Please copy, exactly as they appear below, the lines from the one containing "RTC3 pin VCC: GND -> 5V" through the one containing "HALL3: SS49E -> KY-003".

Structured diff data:
# # # #

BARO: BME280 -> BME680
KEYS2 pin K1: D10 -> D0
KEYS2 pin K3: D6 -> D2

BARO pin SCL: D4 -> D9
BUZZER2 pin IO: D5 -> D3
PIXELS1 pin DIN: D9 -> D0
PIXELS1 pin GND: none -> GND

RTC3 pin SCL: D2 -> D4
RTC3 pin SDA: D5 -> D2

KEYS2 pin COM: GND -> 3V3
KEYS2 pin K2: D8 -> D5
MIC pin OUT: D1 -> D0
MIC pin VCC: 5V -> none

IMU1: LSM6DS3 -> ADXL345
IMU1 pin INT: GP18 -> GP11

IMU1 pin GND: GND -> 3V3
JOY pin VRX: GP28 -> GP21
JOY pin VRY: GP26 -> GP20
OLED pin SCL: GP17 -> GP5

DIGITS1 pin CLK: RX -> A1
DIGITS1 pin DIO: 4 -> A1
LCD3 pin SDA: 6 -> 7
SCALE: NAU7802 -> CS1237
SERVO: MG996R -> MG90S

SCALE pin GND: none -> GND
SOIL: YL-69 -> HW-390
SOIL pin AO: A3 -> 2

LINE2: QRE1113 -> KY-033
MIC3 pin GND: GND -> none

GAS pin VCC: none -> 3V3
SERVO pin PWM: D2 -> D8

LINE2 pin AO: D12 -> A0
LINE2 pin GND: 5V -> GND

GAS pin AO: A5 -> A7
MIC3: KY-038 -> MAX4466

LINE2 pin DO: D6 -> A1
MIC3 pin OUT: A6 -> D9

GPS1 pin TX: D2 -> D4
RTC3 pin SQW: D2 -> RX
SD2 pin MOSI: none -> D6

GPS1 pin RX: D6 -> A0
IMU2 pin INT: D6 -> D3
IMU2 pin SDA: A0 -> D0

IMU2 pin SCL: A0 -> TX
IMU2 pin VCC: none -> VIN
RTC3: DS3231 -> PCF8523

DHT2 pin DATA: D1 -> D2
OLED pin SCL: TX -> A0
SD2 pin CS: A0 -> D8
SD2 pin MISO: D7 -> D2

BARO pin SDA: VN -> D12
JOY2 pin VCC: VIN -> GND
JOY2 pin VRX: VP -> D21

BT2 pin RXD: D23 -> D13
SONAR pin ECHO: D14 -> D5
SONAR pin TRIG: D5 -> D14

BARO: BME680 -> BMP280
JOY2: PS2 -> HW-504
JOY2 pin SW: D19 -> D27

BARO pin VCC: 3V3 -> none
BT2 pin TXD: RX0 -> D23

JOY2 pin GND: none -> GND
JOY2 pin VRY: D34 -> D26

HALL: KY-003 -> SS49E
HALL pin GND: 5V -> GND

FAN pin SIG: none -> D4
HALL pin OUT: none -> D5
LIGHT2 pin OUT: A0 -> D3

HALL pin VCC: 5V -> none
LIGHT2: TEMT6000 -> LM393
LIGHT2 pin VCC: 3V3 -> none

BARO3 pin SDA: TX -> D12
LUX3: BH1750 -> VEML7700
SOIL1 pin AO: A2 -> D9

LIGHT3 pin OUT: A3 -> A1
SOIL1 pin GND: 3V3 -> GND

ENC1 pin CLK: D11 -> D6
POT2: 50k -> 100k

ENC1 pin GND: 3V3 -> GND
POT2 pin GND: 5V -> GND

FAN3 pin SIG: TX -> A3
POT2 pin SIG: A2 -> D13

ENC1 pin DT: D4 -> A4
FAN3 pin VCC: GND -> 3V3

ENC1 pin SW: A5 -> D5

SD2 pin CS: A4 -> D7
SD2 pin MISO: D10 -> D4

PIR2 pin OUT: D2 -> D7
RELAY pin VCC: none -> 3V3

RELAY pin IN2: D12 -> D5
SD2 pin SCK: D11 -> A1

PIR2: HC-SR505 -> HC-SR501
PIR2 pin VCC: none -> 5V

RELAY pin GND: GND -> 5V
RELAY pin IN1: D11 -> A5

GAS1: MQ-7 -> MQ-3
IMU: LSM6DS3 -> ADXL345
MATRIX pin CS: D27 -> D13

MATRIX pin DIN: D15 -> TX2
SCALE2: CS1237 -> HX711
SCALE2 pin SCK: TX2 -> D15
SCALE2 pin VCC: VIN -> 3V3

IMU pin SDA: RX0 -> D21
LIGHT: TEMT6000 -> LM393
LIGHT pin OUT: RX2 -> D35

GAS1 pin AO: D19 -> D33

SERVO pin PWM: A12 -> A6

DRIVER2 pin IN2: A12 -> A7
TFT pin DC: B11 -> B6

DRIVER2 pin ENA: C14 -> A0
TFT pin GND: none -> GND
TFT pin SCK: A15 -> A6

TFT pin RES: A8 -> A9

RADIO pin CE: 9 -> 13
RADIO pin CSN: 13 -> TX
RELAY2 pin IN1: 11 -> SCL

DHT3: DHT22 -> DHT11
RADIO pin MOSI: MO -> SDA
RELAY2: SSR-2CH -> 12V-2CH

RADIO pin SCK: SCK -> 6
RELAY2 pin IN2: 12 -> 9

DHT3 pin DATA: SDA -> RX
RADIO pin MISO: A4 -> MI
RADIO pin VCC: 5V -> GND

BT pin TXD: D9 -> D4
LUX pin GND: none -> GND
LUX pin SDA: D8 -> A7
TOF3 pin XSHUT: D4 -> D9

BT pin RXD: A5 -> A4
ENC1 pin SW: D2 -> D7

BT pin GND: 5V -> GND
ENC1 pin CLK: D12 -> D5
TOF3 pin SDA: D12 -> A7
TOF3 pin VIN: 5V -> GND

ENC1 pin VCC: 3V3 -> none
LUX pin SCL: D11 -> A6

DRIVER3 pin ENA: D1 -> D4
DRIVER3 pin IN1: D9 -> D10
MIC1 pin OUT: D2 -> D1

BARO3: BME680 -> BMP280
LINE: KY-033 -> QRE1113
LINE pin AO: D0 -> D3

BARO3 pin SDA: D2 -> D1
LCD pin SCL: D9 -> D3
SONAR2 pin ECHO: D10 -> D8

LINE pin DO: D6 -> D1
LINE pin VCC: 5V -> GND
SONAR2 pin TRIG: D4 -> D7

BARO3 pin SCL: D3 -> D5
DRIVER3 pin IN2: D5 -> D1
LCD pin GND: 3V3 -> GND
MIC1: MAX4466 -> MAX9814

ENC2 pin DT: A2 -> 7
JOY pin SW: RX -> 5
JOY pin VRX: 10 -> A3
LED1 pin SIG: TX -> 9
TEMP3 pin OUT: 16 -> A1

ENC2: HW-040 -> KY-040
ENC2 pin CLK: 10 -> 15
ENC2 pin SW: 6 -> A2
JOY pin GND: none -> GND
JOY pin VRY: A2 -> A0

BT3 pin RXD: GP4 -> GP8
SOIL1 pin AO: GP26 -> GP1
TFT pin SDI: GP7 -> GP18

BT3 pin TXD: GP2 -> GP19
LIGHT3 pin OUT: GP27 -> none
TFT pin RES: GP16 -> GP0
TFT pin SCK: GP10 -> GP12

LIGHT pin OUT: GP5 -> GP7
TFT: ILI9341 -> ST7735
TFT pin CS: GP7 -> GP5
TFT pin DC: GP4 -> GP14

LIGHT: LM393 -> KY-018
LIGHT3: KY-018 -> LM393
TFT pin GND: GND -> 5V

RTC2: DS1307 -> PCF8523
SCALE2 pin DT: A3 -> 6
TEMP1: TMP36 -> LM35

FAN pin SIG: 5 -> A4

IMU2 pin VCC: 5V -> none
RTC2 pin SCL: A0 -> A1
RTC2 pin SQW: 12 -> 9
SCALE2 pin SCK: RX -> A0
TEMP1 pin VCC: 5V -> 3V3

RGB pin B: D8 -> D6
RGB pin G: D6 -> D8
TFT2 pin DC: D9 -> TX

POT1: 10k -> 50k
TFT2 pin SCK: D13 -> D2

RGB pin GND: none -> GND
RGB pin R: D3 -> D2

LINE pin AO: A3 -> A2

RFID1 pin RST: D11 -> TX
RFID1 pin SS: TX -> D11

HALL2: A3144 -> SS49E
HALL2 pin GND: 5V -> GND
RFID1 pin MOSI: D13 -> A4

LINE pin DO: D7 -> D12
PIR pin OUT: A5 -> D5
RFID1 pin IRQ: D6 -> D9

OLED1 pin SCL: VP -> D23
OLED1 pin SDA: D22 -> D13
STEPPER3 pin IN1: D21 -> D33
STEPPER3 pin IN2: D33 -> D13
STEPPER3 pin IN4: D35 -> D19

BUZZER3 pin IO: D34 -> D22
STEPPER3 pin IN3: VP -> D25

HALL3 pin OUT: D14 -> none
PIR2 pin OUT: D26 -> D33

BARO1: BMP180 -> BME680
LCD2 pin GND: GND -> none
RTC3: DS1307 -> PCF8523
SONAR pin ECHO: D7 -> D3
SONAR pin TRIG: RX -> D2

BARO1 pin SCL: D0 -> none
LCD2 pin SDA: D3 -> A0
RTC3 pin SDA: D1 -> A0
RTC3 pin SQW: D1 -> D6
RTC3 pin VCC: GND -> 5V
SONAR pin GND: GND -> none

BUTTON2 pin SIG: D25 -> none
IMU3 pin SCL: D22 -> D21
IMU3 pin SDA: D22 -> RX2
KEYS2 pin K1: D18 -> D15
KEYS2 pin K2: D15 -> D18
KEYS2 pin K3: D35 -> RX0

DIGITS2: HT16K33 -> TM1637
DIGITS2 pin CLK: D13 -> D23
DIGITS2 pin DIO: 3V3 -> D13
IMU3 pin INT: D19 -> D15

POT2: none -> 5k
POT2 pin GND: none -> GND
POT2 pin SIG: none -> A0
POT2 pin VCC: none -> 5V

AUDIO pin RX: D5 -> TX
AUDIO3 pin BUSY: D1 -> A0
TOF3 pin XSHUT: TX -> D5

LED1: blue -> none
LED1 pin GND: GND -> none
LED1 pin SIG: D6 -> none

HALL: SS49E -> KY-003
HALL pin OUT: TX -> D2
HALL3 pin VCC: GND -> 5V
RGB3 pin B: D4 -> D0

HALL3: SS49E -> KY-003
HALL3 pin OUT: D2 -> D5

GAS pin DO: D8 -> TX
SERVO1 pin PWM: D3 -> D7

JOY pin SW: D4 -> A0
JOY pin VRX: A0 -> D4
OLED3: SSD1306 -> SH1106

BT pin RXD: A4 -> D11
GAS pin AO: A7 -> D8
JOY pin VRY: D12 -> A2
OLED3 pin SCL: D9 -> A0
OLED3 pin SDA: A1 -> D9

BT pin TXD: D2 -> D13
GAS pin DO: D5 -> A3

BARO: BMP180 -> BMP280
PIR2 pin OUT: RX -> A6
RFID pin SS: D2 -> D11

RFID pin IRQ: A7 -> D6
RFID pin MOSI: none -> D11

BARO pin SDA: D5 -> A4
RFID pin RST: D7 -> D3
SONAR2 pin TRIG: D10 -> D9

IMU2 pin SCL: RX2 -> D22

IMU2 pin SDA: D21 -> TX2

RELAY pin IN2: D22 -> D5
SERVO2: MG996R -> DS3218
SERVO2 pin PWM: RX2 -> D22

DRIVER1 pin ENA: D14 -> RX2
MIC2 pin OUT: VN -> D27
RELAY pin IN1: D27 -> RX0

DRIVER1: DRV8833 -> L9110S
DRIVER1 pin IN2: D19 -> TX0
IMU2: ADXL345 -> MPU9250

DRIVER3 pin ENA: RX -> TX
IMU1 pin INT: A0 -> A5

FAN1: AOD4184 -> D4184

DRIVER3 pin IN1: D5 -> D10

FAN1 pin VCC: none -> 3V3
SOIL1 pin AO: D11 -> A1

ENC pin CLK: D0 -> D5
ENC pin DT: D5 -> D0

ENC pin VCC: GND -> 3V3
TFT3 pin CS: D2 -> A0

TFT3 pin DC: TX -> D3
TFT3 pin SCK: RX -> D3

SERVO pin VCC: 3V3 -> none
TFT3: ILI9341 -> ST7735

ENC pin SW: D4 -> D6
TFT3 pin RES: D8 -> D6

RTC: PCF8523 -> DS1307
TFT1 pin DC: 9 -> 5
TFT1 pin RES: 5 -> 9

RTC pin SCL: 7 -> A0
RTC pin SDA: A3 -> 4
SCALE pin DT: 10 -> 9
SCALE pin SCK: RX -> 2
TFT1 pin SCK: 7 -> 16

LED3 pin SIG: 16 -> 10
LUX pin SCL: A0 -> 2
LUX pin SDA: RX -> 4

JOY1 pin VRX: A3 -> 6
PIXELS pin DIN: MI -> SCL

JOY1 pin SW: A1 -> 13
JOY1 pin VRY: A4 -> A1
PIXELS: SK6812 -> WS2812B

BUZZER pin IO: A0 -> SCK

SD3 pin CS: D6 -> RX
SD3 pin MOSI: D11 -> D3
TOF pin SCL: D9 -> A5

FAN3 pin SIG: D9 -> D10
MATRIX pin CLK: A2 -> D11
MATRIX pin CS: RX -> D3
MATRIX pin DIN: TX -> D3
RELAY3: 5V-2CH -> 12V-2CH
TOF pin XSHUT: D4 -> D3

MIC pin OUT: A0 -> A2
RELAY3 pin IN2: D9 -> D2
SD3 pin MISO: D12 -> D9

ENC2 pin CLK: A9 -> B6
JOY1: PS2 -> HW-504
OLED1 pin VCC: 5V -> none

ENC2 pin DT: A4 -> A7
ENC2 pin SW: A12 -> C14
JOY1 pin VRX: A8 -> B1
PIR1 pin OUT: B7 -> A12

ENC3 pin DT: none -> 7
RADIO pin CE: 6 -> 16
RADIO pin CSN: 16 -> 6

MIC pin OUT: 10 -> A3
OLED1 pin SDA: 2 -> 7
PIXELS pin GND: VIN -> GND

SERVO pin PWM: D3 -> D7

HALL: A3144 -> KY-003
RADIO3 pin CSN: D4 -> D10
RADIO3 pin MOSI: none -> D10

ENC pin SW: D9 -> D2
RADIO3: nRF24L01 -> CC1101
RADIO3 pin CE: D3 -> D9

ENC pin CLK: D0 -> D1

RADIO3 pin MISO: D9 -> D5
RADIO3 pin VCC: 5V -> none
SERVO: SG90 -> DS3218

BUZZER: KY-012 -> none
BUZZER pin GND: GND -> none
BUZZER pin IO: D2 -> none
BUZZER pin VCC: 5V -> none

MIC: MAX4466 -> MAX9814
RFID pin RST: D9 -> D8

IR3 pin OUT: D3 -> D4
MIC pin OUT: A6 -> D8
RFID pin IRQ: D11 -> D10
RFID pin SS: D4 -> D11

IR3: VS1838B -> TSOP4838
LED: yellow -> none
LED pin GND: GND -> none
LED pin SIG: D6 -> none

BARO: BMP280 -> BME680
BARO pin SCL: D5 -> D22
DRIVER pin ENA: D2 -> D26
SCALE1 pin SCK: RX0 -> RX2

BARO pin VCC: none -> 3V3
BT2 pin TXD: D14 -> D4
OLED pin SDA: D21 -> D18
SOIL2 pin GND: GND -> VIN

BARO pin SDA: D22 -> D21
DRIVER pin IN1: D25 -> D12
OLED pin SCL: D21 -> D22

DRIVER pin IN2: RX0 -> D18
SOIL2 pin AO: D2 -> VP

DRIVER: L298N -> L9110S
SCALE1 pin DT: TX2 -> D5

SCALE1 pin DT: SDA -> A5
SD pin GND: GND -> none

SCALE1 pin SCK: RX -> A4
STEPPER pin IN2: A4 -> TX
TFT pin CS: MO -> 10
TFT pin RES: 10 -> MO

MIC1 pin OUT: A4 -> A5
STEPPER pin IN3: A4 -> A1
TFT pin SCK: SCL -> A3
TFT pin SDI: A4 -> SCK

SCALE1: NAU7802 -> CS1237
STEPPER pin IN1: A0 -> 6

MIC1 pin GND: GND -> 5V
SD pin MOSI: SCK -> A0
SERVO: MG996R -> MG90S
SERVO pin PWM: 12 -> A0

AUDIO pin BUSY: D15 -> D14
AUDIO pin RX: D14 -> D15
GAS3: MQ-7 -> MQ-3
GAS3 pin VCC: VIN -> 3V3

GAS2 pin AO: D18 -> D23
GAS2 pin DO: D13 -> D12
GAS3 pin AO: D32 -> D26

# # # #

**ANSWER SPACE**
RTC3 pin VCC: GND -> 5V
SONAR pin GND: GND -> none

BUTTON2 pin SIG: D25 -> none
IMU3 pin SCL: D22 -> D21
IMU3 pin SDA: D22 -> RX2
KEYS2 pin K1: D18 -> D15
KEYS2 pin K2: D15 -> D18
KEYS2 pin K3: D35 -> RX0

DIGITS2: HT16K33 -> TM1637
DIGITS2 pin CLK: D13 -> D23
DIGITS2 pin DIO: 3V3 -> D13
IMU3 pin INT: D19 -> D15

POT2: none -> 5k
POT2 pin GND: none -> GND
POT2 pin SIG: none -> A0
POT2 pin VCC: none -> 5V

AUDIO pin RX: D5 -> TX
AUDIO3 pin BUSY: D1 -> A0
TOF3 pin XSHUT: TX -> D5

LED1: blue -> none
LED1 pin GND: GND -> none
LED1 pin SIG: D6 -> none

HALL: SS49E -> KY-003
HALL pin OUT: TX -> D2
HALL3 pin VCC: GND -> 5V
RGB3 pin B: D4 -> D0

HALL3: SS49E -> KY-003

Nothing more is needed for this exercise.